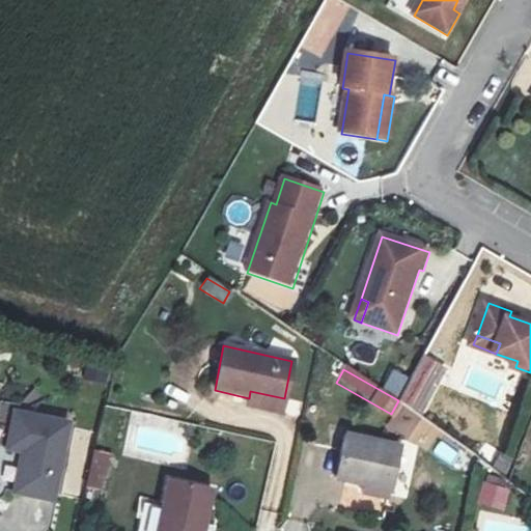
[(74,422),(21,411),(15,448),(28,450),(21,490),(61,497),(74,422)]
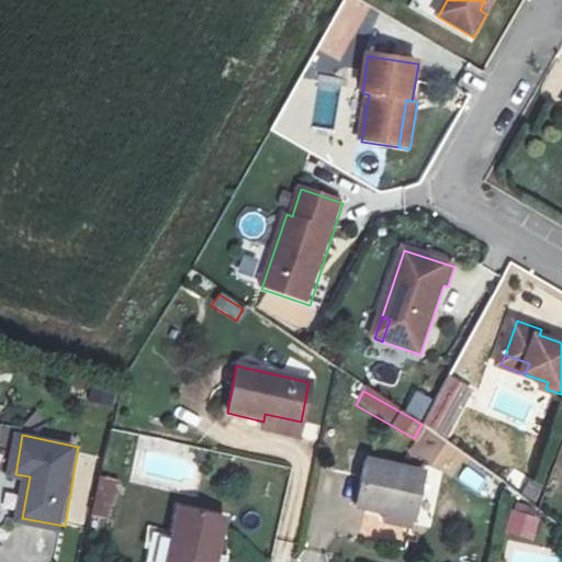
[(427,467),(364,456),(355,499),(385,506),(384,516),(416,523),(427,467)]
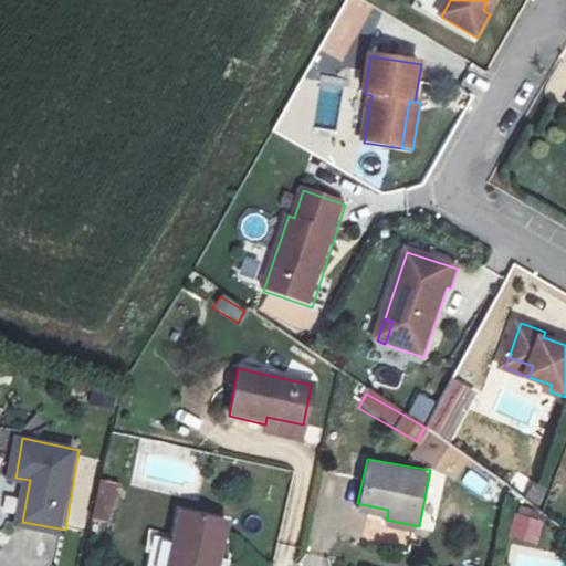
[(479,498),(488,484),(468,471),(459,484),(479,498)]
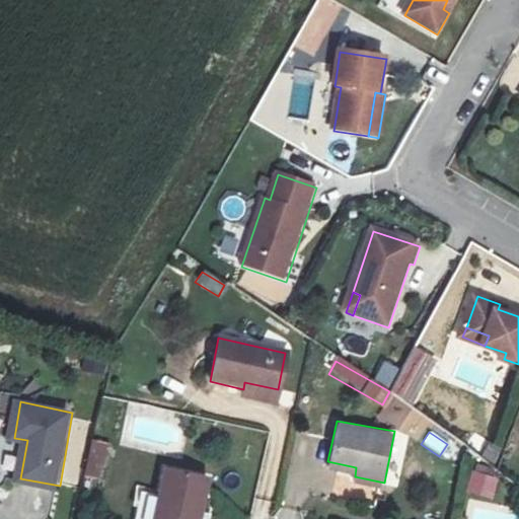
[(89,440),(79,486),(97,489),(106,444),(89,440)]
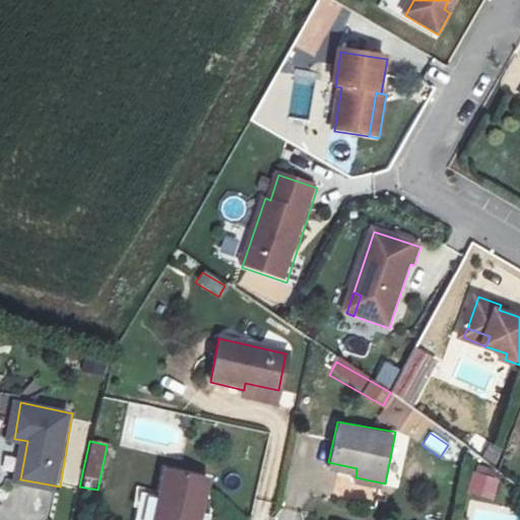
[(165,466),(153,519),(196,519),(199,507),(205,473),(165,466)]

### ABOUT THIS EXERCISE
In the answer, give only the lines from the one containing "[(89,440),(79,486),(97,489),(106,444),(89,440)]" through the end of the records above, each reproduced exactly. Include no pictures.

### ANSWER TO THIS PROBLEM
[(89,440),(79,486),(97,489),(106,444),(89,440)]
[(165,466),(153,519),(196,519),(199,507),(205,473),(165,466)]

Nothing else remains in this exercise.